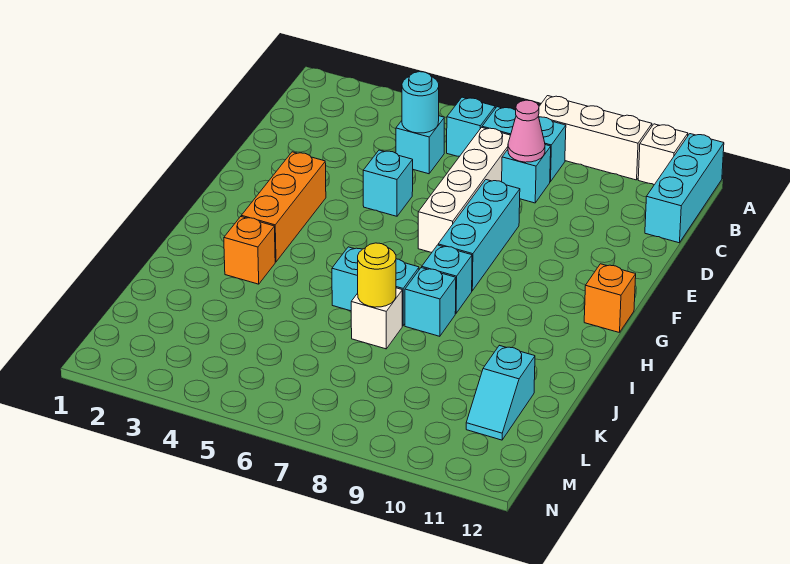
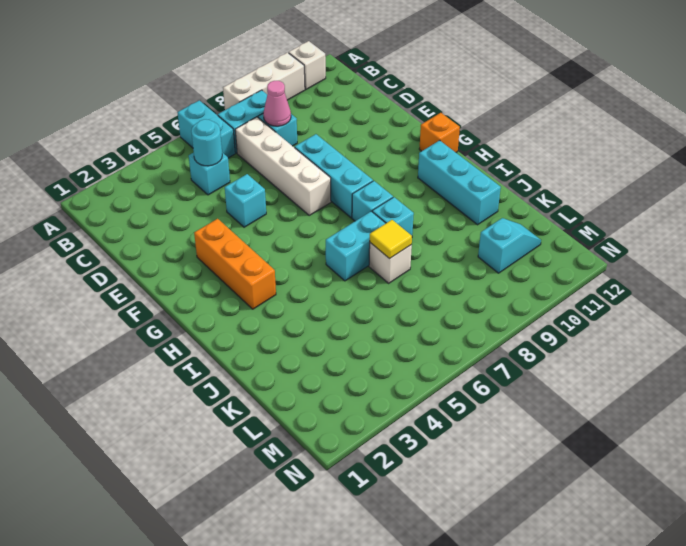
cyan 1x3 brick [645,134,724,243] -> cyan 1x3 brick moved to [418,140,501,225]
cyan 1x1 brick [447,97,495,156] -> cyan 1x2 brick [177,100,235,158]
orange 1x1 brick [224,217,275,284] -> none
yellow 1x1 round brick [358,243,396,307] -> yellow 1x1 tile [370,220,412,259]
cyan 1x2 slope [466,345,535,440] -> cyan 1x2 slope turned to [478,218,541,273]

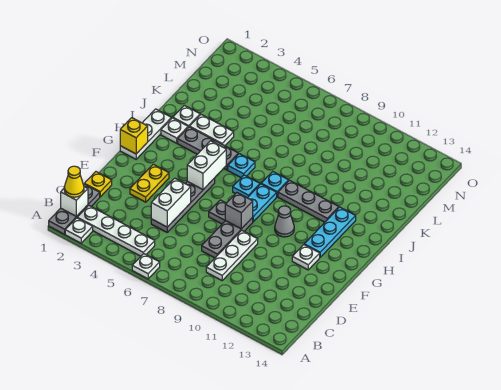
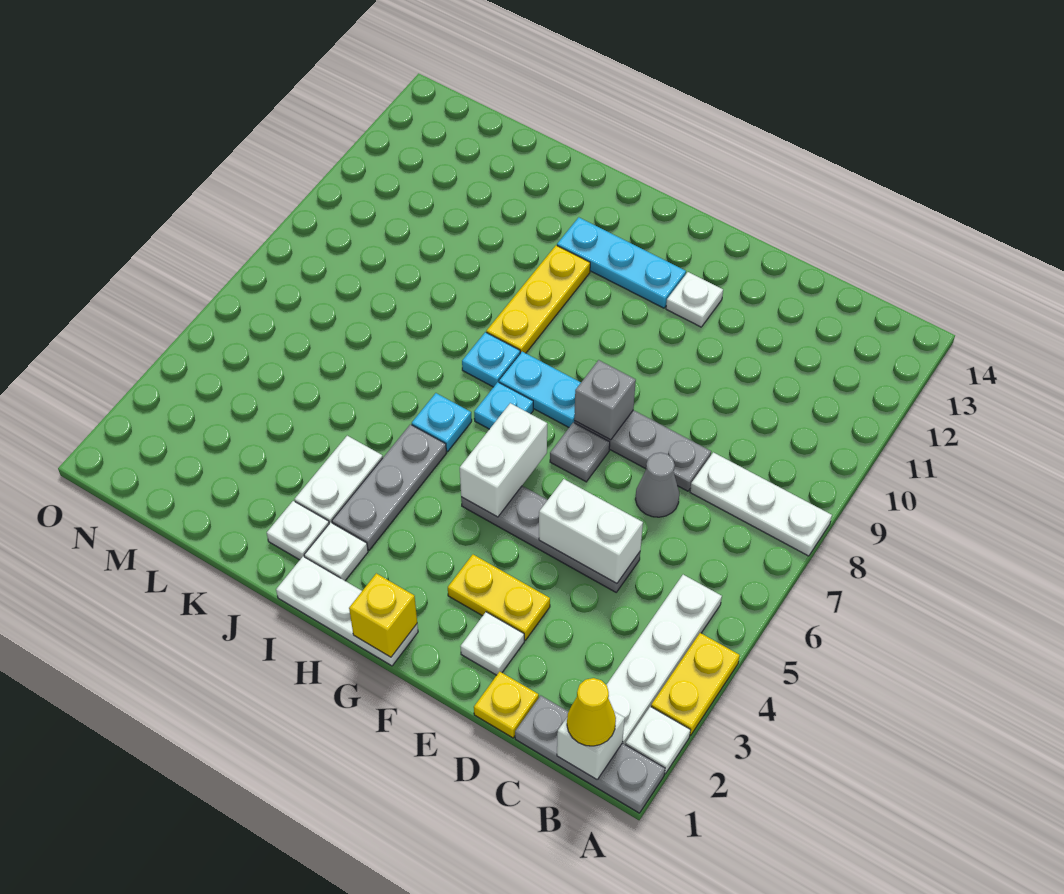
none -> yellow 1x2 plate [651,633,740,736]
white 1x1 plate [132,254,160,279] -> white 1x1 plate moved to [460,612,524,675]
white 1x3 plate [206,230,258,280] -> white 1x3 plate moved to [690,452,832,556]
white 1x2 brick [187,141,226,189] -> white 1x2 brick turned to [460,403,547,517]
grey 1x1 cone [275,206,294,237] -> grey 1x1 cone moved to [635,453,679,517]
grey 1x3 plate [278,180,339,222] -> yellow 1x3 plate [486,245,590,353]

Requirement: Give an exact copy of every line from the one holding "white 1x2 brick [187,141,226,189]" through the end of the records, both included, and no other lines.

Solution for this problem:
white 1x2 brick [187,141,226,189] -> white 1x2 brick turned to [460,403,547,517]
grey 1x1 cone [275,206,294,237] -> grey 1x1 cone moved to [635,453,679,517]
grey 1x3 plate [278,180,339,222] -> yellow 1x3 plate [486,245,590,353]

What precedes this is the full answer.